(Task details) All of the lines below should be copied word for word.

(Items listed in a dataset)
-*-

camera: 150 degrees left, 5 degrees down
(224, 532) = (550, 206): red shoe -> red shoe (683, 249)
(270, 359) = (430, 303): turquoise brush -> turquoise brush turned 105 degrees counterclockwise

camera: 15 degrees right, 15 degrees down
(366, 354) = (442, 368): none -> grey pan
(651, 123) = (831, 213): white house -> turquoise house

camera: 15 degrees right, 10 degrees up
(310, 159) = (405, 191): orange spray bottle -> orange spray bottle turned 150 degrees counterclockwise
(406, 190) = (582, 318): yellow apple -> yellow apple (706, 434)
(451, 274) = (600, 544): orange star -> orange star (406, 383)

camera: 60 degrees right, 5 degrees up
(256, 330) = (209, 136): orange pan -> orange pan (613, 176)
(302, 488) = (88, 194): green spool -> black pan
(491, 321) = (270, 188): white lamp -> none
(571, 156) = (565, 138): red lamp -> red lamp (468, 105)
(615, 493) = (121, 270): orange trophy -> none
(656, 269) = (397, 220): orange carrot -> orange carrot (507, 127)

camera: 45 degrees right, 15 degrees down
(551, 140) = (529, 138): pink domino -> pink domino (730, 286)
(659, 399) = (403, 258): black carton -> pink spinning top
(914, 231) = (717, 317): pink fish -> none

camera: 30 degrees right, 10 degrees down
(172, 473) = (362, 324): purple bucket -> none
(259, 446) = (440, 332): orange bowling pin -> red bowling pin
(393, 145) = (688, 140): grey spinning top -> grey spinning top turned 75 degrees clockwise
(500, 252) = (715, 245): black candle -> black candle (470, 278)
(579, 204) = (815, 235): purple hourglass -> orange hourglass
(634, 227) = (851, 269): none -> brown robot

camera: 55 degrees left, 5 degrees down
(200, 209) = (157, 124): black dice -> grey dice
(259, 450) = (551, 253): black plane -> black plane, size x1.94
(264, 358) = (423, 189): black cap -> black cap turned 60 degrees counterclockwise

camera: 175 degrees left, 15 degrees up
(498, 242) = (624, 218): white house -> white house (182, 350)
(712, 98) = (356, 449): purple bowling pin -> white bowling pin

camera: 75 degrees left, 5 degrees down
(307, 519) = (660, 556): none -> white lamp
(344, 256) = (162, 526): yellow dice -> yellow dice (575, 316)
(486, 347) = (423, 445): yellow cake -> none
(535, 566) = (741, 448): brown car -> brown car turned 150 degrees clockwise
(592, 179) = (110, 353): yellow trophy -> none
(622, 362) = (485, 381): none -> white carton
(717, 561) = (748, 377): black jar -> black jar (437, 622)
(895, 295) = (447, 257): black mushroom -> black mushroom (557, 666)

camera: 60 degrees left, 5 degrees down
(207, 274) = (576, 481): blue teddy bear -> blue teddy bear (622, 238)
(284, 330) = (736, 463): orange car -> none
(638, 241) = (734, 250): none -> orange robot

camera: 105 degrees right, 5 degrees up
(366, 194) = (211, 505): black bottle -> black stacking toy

-*-

(Result below)
camera: 150 degrees left, 5 degrees down
(224, 532) = (550, 206): red shoe -> red shoe (683, 249)
(270, 359) = (430, 303): turquoise brush -> turquoise brush turned 105 degrees counterclockwise

camera: 15 degrees right, 15 degrees down
(366, 354) = (442, 368): none -> grey pan
(651, 123) = (831, 213): white house -> turquoise house

camera: 15 degrees right, 10 degrees up
(310, 159) = (405, 191): orange spray bottle -> orange spray bottle turned 150 degrees counterclockwise
(406, 190) = (582, 318): yellow apple -> yellow apple (706, 434)
(451, 274) = (600, 544): orange star -> orange star (406, 383)

camera: 60 degrees right, 5 degrees up
(256, 330) = (209, 136): orange pan -> orange pan (613, 176)
(302, 488) = (88, 194): green spool -> black pan
(491, 321) = (270, 188): white lamp -> none
(571, 156) = (565, 138): red lamp -> red lamp (468, 105)
(615, 493) = (121, 270): orange trophy -> none
(656, 269) = (397, 220): orange carrot -> orange carrot (507, 127)

camera: 45 degrees right, 15 degrees down
(551, 140) = (529, 138): pink domino -> pink domino (730, 286)
(659, 399) = (403, 258): black carton -> pink spinning top
(914, 231) = (717, 317): pink fish -> none

camera: 30 degrees right, 10 degrees down
(172, 473) = (362, 324): purple bucket -> none
(259, 446) = (440, 332): orange bowling pin -> red bowling pin
(393, 145) = (688, 140): grey spinning top -> grey spinning top turned 75 degrees clockwise
(500, 252) = (715, 245): black candle -> black candle (470, 278)
(579, 204) = (815, 235): purple hourglass -> orange hourglass
(634, 227) = (851, 269): none -> brown robot

camera: 55 degrees left, 5 degrees down
(200, 209) = (157, 124): black dice -> grey dice
(259, 450) = (551, 253): black plane -> black plane, size x1.94
(264, 358) = (423, 189): black cap -> black cap turned 60 degrees counterclockwise

camera: 175 degrees left, 15 degrees up
(498, 242) = (624, 218): white house -> white house (182, 350)
(712, 98) = (356, 449): purple bowling pin -> white bowling pin

camera: 75 degrees left, 5 degrees down
(307, 519) = (660, 556): none -> white lamp
(344, 256) = (162, 526): yellow dice -> yellow dice (575, 316)
(486, 347) = (423, 445): yellow cake -> none
(535, 566) = (741, 448): brown car -> brown car turned 150 degrees clockwise
(592, 179) = (110, 353): yellow trophy -> none
(622, 362) = (485, 381): none -> white carton
(717, 561) = (748, 377): black jar -> black jar (437, 622)
(895, 295) = (447, 257): black mushroom -> black mushroom (557, 666)

camera: 60 degrees left, 5 degrees down
(207, 274) = (576, 481): blue teddy bear -> blue teddy bear (622, 238)
(284, 330) = (736, 463): orange car -> none
(638, 241) = (734, 250): none -> orange robot

camera: 105 degrees right, 5 degrees up
(366, 194) = (211, 505): black bottle -> black stacking toy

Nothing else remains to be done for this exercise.